__Problem details__.
An exact reproduction of all the data is needed, with no images in it.

************

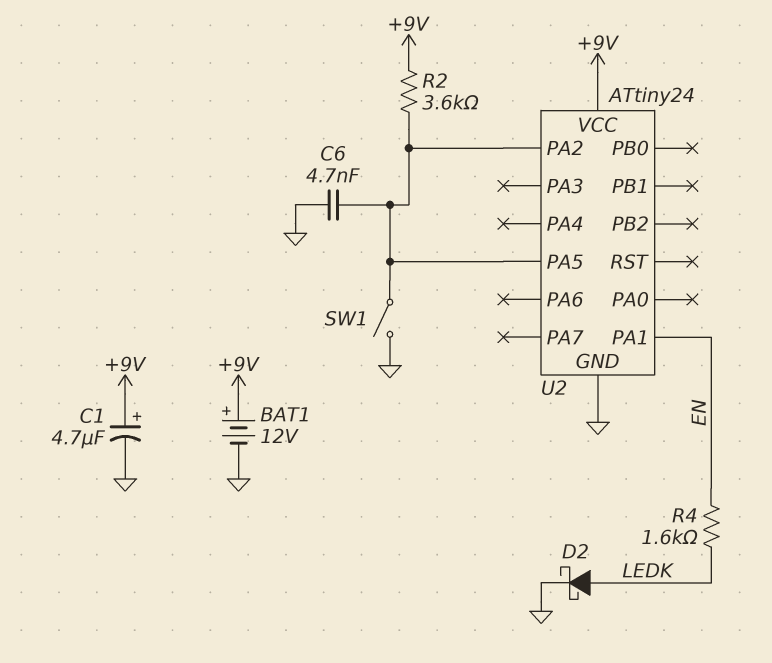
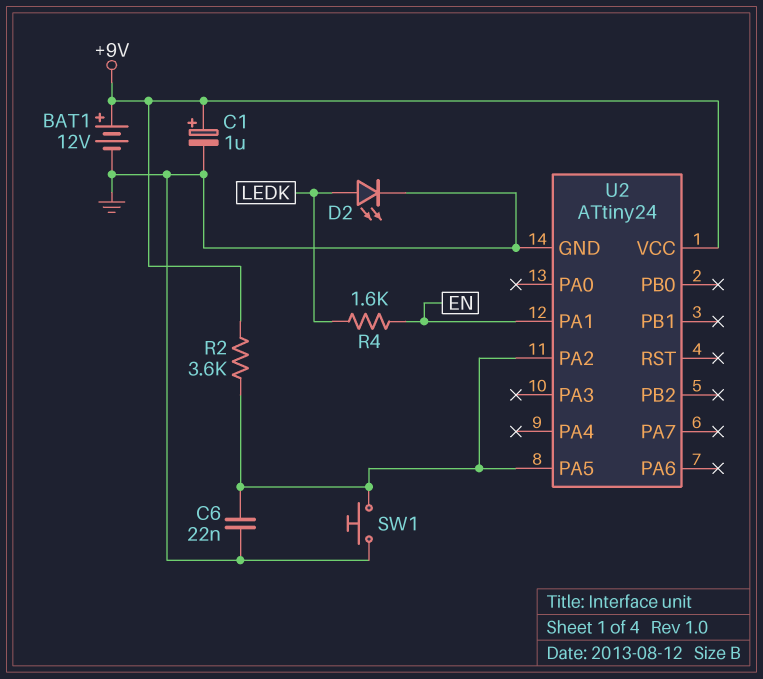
C1: 4.7uF (plus +9V, minus GND) -> 1uF (plus +9V, minus GND)
C6: 4.7nF (GND, U2/PA2) -> 22nF (GND, U2/PA2)
D2: schottky (A LEDK, K GND) -> LED (A LEDK, K GND)
SW1: switch (GND, U2/PA2) -> button (GND, U2/PA2)

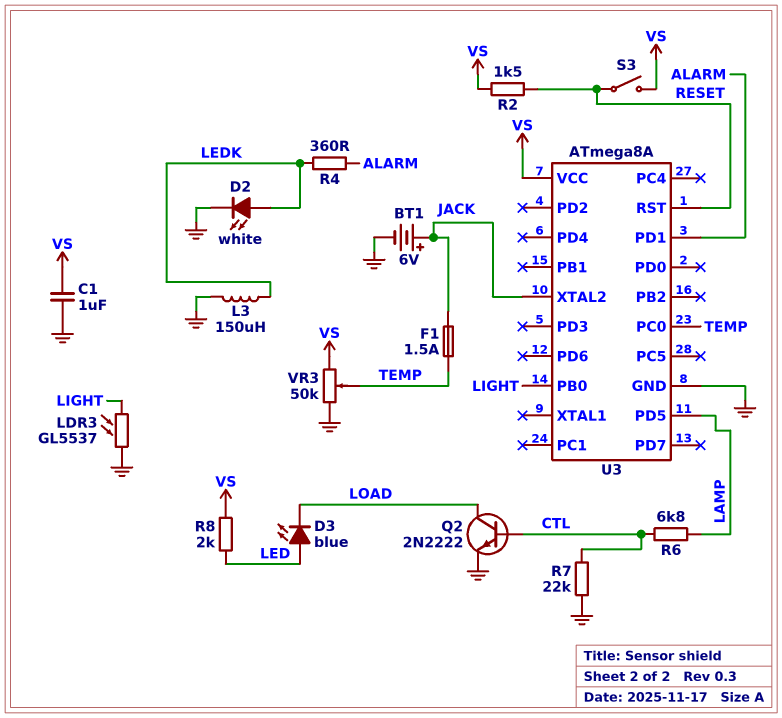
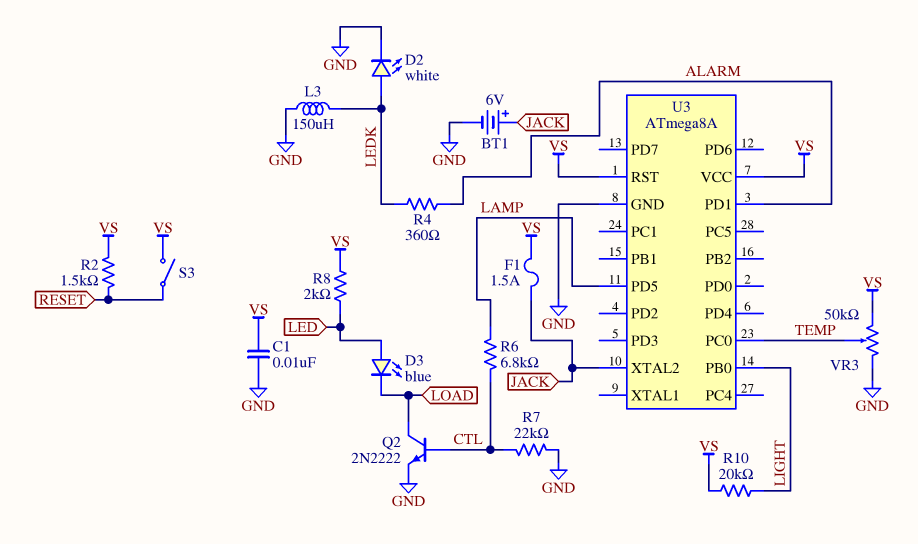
C1: 1uF (GND, VS) -> 10nF (GND, VS)
F1: 1.5A (JACK, TEMP) -> 1.5A (JACK, VS)
LDR3: GL5537 (GND, LIGHT) -> none
R10: none -> 20k (LIGHT, VS)
U3 pin RST: RESET -> VS

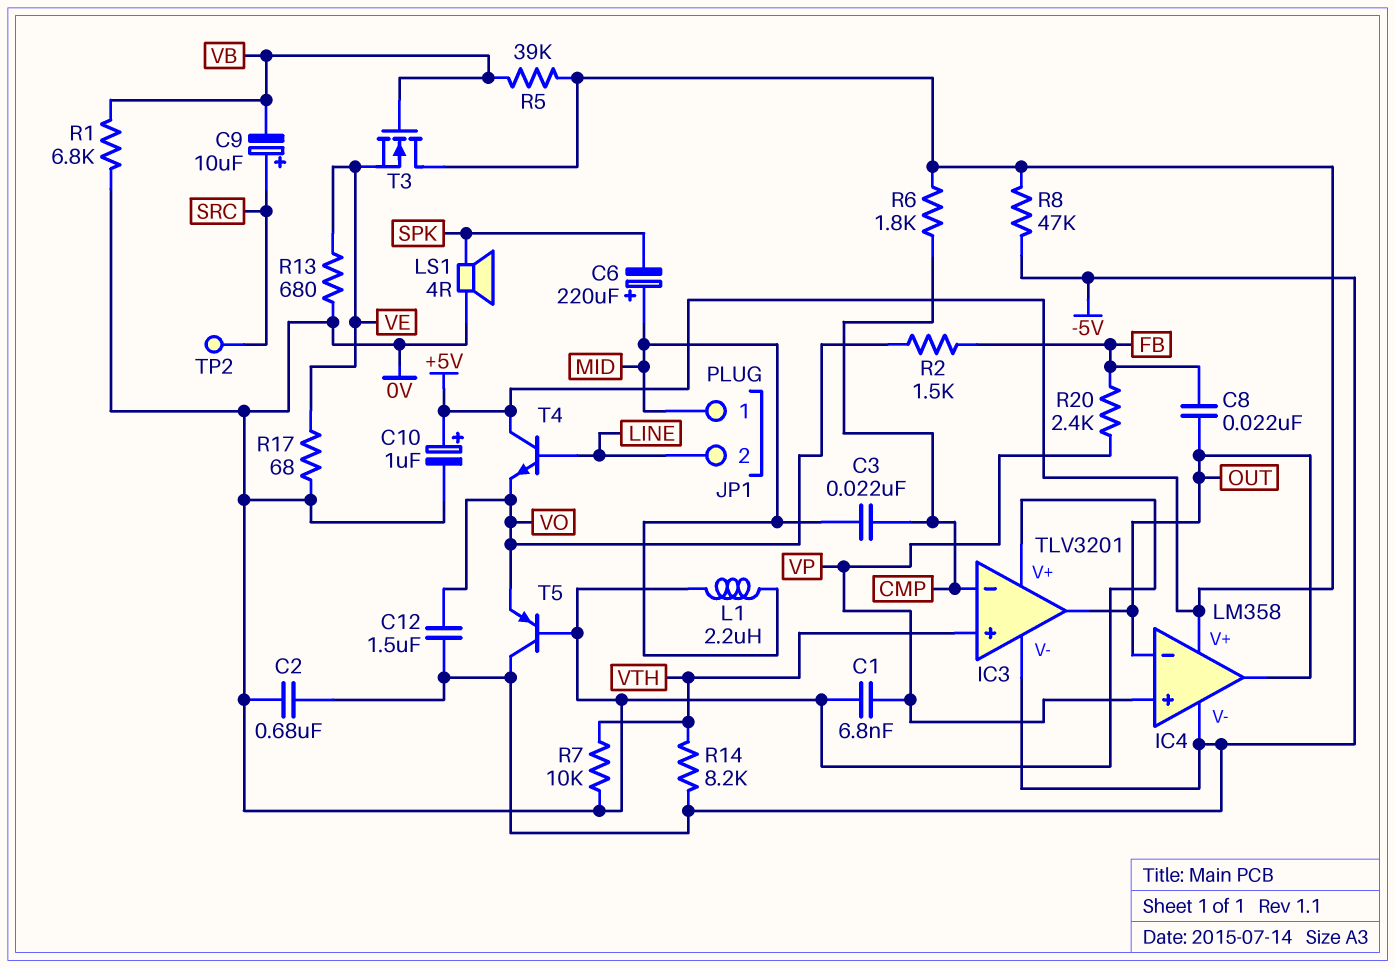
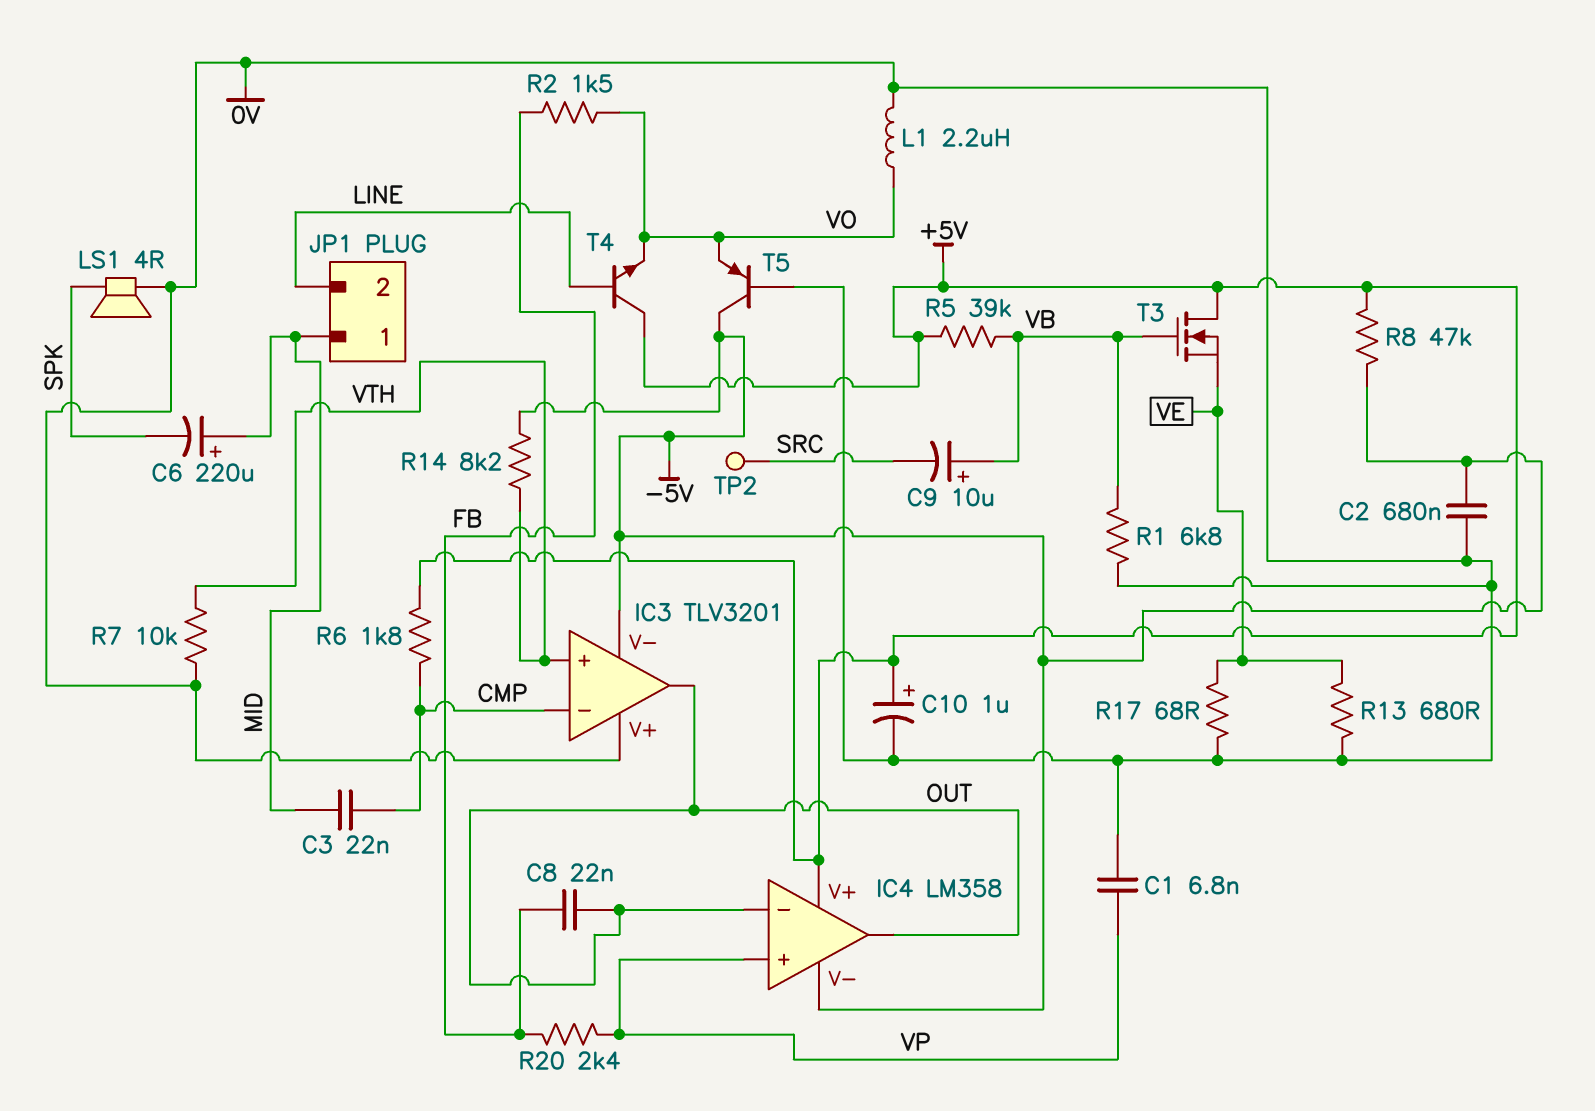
C9: 10uF (plus SRC, minus VB) -> 10uF (plus VB, minus SRC)
C12: 1.5uF (-5V, VO) -> none
L1: 2.2uH (0V, MID) -> 2.2uH (0V, VO)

************

__Exercise answer__.
C1: 4.7uF (plus +9V, minus GND) -> 1uF (plus +9V, minus GND)
C6: 4.7nF (GND, U2/PA2) -> 22nF (GND, U2/PA2)
D2: schottky (A LEDK, K GND) -> LED (A LEDK, K GND)
SW1: switch (GND, U2/PA2) -> button (GND, U2/PA2)

C1: 1uF (GND, VS) -> 10nF (GND, VS)
F1: 1.5A (JACK, TEMP) -> 1.5A (JACK, VS)
LDR3: GL5537 (GND, LIGHT) -> none
R10: none -> 20k (LIGHT, VS)
U3 pin RST: RESET -> VS

C9: 10uF (plus SRC, minus VB) -> 10uF (plus VB, minus SRC)
C12: 1.5uF (-5V, VO) -> none
L1: 2.2uH (0V, MID) -> 2.2uH (0V, VO)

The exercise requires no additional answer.